Line for line, return the data exactly, omitting all pictures.
START Provided material
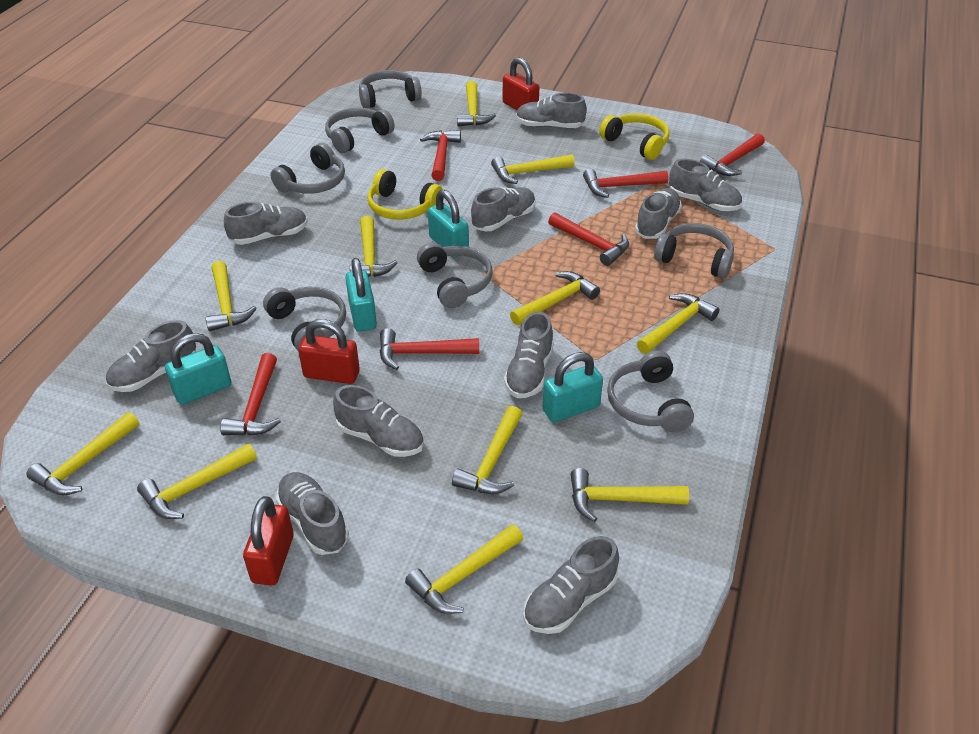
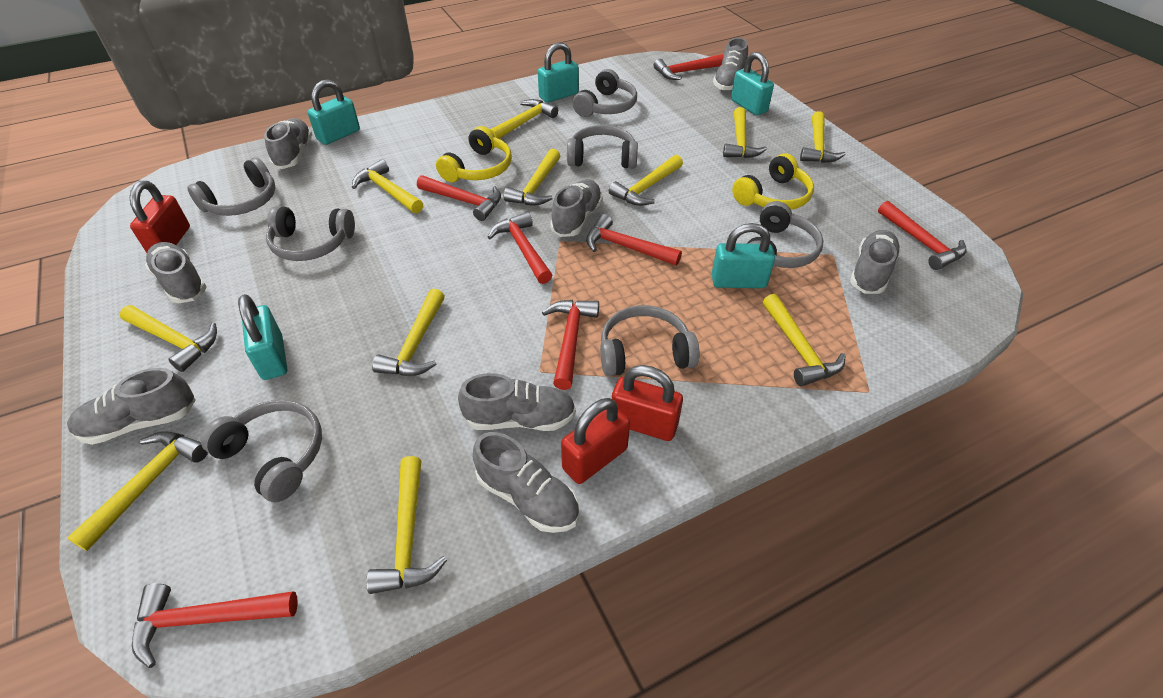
grey shoe: 10 -> 8
red hammer: 6 -> 7
turquoise padlock: 4 -> 5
END Provided material
• Solution for this exercise
grey shoe: 10 -> 8
red hammer: 6 -> 7
turquoise padlock: 4 -> 5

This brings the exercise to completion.